[Stored items]
******
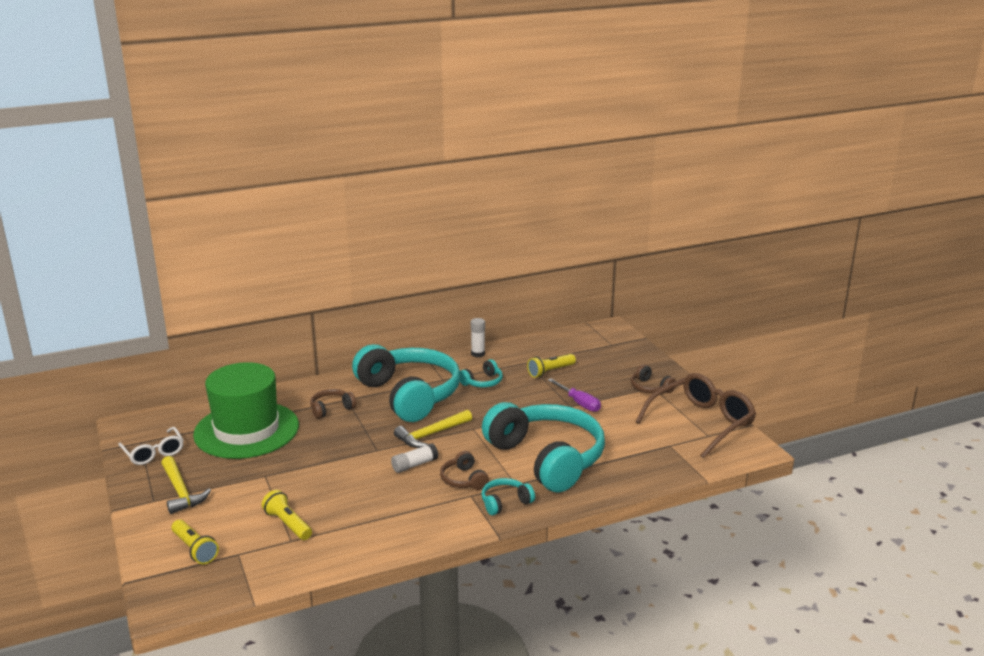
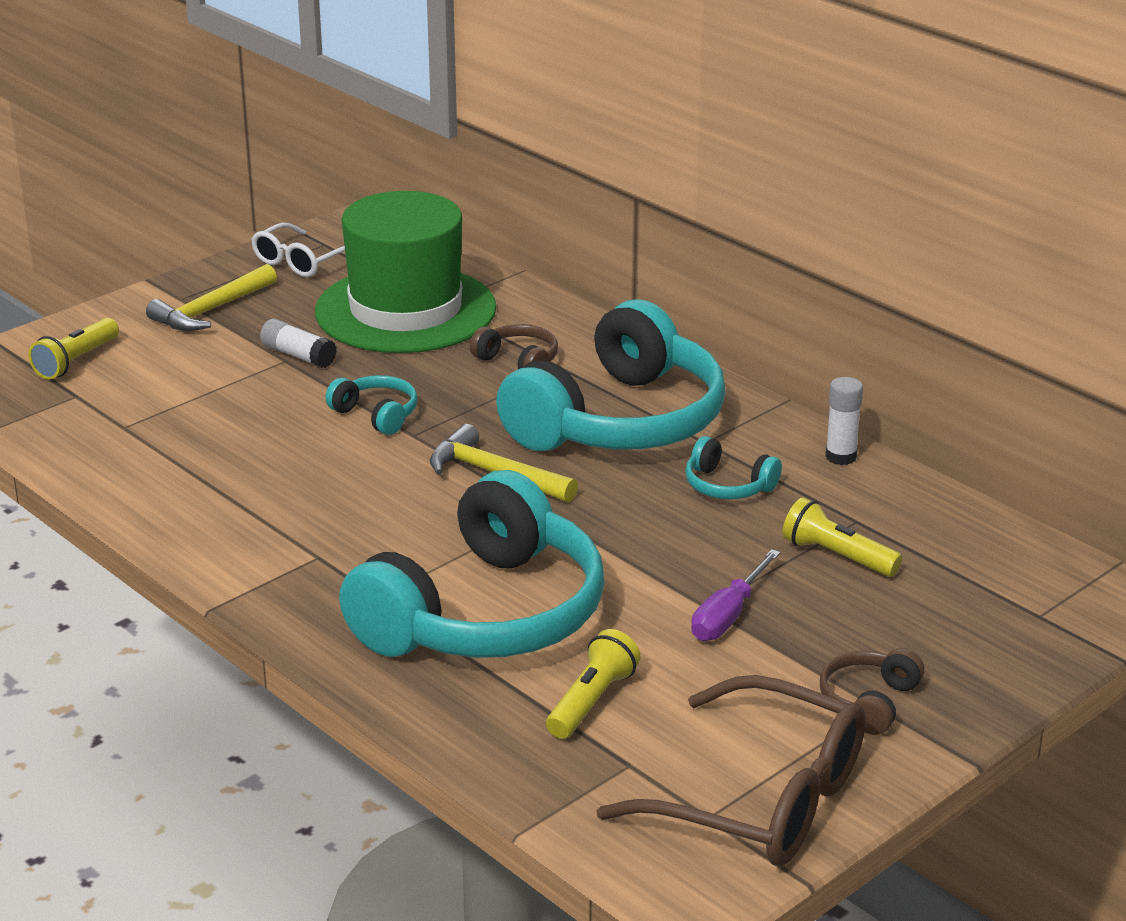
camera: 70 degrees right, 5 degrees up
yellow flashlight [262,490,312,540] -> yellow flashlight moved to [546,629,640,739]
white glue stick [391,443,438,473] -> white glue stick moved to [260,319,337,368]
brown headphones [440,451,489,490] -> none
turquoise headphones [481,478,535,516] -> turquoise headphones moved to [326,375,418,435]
******
What is being asked: Write every entry again exactly as given, skipping the pictures.

Written solution:
camera: 70 degrees right, 5 degrees up
yellow flashlight [262,490,312,540] -> yellow flashlight moved to [546,629,640,739]
white glue stick [391,443,438,473] -> white glue stick moved to [260,319,337,368]
brown headphones [440,451,489,490] -> none
turquoise headphones [481,478,535,516] -> turquoise headphones moved to [326,375,418,435]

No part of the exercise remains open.